- Activity
Copy each line of the material below that includes the string "hourglass".

- Listed entries
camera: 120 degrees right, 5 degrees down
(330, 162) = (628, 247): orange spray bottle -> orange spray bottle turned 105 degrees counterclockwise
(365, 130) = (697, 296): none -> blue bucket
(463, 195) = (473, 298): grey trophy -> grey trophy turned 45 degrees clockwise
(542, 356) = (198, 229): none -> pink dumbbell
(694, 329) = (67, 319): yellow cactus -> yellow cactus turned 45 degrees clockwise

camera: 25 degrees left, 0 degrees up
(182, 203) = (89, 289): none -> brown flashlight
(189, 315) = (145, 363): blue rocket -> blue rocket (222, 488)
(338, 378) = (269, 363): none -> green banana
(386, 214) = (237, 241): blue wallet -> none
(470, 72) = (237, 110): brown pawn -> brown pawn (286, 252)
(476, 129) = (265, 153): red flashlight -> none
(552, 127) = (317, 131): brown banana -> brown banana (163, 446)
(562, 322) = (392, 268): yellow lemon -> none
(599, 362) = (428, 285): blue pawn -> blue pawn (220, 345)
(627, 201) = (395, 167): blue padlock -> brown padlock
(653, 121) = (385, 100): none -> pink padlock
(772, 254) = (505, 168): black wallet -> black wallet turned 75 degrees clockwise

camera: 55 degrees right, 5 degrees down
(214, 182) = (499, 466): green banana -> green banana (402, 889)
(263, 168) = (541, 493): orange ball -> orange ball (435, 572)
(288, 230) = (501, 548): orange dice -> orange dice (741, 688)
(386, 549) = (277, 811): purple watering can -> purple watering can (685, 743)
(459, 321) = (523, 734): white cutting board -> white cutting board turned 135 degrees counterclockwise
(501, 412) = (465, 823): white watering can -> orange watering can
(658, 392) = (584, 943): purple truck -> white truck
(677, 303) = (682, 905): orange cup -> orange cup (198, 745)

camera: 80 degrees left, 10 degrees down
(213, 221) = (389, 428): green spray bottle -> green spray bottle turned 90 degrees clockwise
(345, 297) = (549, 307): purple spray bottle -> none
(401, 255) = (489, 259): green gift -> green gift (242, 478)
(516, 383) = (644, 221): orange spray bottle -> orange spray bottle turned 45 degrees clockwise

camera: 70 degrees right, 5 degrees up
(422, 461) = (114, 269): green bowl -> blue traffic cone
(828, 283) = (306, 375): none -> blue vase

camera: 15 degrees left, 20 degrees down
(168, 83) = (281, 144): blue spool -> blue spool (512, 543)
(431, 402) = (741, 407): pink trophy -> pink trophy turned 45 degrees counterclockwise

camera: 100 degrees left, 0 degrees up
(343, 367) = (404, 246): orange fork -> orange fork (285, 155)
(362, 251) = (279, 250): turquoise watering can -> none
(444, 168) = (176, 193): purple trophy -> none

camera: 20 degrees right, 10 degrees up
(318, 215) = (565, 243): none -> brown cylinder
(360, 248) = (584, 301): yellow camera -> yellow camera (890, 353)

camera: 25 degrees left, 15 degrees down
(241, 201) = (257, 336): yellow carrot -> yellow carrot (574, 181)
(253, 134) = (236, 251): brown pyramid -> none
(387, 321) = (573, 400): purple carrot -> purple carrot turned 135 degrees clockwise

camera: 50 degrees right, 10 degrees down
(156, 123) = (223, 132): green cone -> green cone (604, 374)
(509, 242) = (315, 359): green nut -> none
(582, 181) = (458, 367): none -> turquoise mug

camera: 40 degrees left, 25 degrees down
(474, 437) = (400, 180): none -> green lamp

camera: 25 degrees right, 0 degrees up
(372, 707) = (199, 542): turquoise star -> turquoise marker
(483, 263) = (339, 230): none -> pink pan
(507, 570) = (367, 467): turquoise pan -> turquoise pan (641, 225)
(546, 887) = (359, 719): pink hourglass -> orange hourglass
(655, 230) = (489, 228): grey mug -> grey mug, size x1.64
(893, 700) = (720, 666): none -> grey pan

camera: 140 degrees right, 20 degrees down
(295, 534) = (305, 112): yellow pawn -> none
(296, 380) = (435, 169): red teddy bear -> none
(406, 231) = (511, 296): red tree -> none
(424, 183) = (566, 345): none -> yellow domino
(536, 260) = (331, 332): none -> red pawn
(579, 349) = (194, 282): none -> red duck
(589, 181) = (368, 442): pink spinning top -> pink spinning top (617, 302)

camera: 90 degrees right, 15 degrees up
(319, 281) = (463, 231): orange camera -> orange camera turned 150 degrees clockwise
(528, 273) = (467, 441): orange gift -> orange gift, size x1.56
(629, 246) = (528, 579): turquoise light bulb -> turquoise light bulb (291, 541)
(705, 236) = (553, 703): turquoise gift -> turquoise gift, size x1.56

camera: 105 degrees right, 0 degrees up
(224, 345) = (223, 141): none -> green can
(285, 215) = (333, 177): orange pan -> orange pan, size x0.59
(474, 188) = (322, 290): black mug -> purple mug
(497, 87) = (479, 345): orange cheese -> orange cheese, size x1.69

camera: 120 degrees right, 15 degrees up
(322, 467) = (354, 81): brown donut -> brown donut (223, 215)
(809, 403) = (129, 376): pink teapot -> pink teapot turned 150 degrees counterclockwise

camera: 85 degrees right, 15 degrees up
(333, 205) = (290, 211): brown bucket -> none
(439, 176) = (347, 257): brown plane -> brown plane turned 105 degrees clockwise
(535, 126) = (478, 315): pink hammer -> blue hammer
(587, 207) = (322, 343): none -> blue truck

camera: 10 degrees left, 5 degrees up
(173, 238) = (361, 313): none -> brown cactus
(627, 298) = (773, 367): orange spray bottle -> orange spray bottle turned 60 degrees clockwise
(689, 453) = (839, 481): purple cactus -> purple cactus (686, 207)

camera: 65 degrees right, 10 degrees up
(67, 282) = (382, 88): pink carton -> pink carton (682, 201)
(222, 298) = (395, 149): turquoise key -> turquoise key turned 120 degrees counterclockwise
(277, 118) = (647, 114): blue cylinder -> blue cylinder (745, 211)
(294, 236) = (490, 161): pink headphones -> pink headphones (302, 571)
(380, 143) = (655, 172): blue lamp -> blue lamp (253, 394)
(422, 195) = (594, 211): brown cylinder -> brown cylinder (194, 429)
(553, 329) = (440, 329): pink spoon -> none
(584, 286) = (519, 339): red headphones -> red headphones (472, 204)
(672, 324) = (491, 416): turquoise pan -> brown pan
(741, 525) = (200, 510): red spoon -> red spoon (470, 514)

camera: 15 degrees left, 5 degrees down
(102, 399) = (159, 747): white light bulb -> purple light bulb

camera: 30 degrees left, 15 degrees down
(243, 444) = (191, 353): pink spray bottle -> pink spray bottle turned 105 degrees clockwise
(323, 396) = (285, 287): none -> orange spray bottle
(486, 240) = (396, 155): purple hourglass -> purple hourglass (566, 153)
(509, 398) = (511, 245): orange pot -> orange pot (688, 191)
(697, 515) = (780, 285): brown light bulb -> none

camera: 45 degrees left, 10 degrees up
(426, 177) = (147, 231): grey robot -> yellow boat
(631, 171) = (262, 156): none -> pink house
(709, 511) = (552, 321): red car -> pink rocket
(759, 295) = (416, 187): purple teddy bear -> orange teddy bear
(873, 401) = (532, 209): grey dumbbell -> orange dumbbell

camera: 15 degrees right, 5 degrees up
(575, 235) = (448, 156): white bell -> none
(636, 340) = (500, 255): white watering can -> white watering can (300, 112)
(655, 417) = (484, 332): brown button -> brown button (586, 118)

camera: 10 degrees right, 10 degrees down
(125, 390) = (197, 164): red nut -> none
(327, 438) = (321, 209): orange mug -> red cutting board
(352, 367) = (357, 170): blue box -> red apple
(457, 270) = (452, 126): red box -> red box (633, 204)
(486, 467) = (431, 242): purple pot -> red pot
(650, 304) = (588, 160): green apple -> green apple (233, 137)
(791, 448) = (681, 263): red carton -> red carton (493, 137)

- Task answer
(546, 887) = (359, 719): pink hourglass -> orange hourglass
(486, 240) = (396, 155): purple hourglass -> purple hourglass (566, 153)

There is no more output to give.